(What the task requires) Count how many lines below include the string "pink". Only that number should appear in the reply.

(The records)

⁂

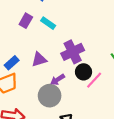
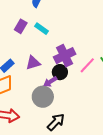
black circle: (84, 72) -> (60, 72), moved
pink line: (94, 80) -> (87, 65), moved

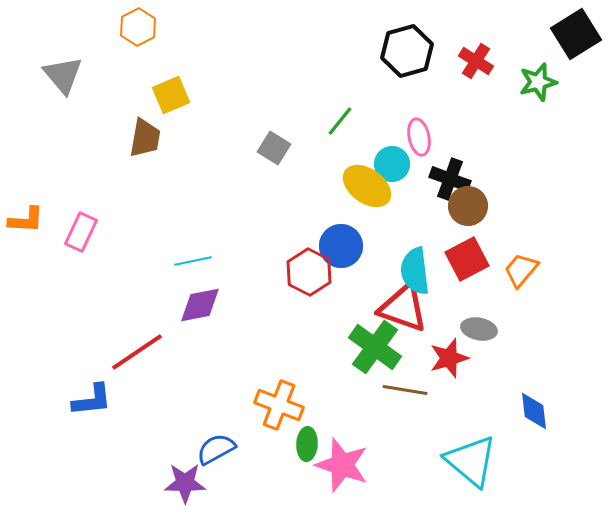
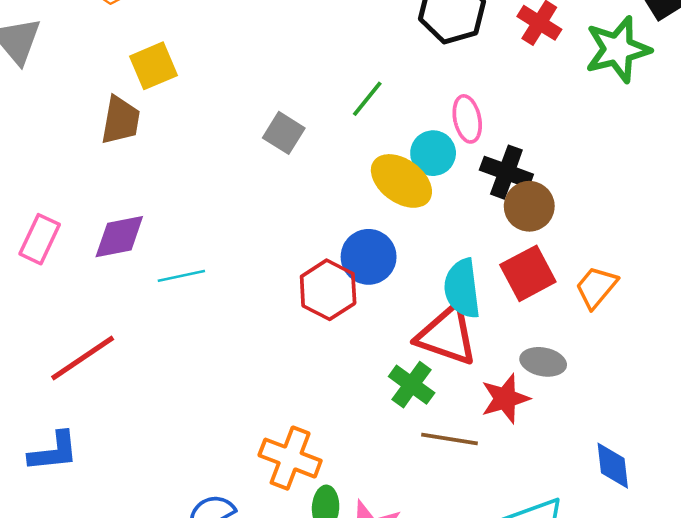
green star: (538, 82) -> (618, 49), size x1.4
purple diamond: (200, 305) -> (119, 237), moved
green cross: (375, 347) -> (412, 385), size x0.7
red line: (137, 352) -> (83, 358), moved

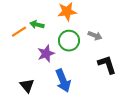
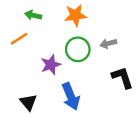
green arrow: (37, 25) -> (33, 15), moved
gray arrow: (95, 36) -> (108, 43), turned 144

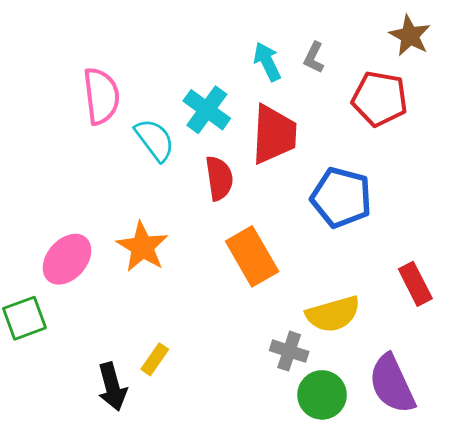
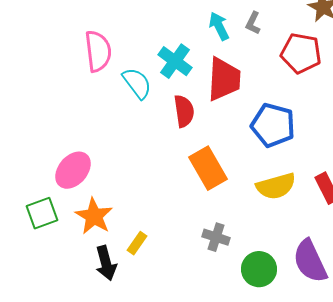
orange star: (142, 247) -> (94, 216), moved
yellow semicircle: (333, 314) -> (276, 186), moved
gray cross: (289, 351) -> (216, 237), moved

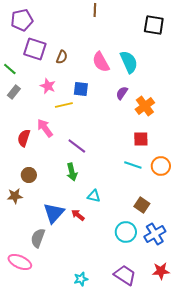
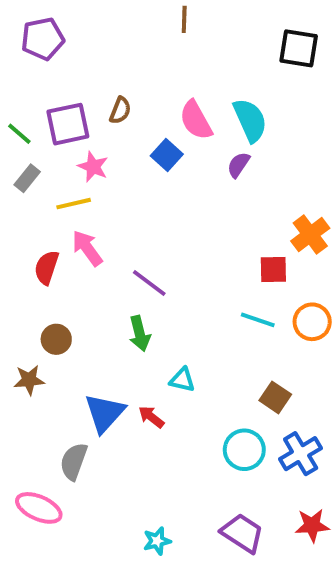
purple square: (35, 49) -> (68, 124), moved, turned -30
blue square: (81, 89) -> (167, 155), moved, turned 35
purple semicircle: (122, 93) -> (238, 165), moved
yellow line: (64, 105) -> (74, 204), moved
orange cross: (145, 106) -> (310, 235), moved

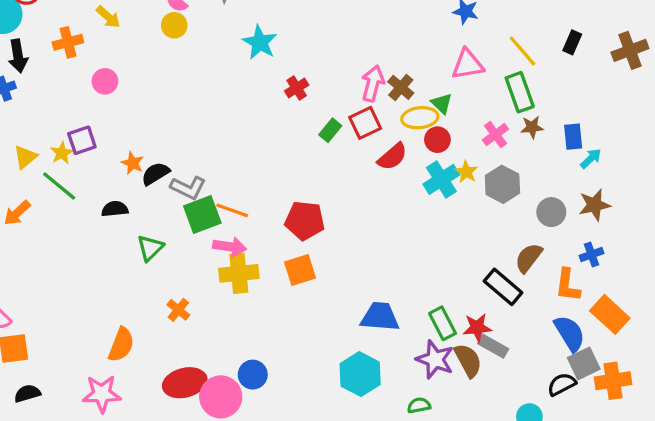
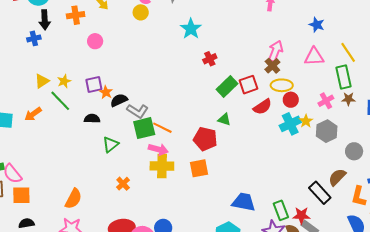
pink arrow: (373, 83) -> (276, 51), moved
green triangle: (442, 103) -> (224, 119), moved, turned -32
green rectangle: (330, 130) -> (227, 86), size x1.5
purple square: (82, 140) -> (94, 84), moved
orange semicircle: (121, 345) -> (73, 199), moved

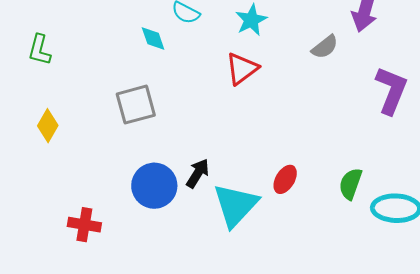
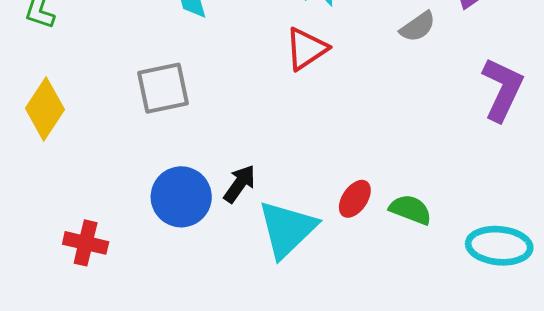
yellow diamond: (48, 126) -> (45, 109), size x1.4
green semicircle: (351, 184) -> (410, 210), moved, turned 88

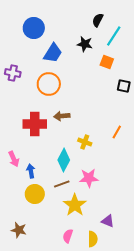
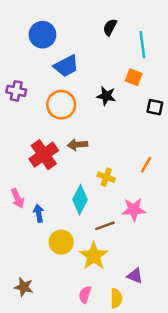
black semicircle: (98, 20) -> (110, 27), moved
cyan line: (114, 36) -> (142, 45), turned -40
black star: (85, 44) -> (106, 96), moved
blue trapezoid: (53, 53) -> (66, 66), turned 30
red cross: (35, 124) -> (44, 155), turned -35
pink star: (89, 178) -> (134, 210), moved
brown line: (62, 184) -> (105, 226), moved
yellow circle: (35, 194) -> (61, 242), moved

⁂

(Output) 3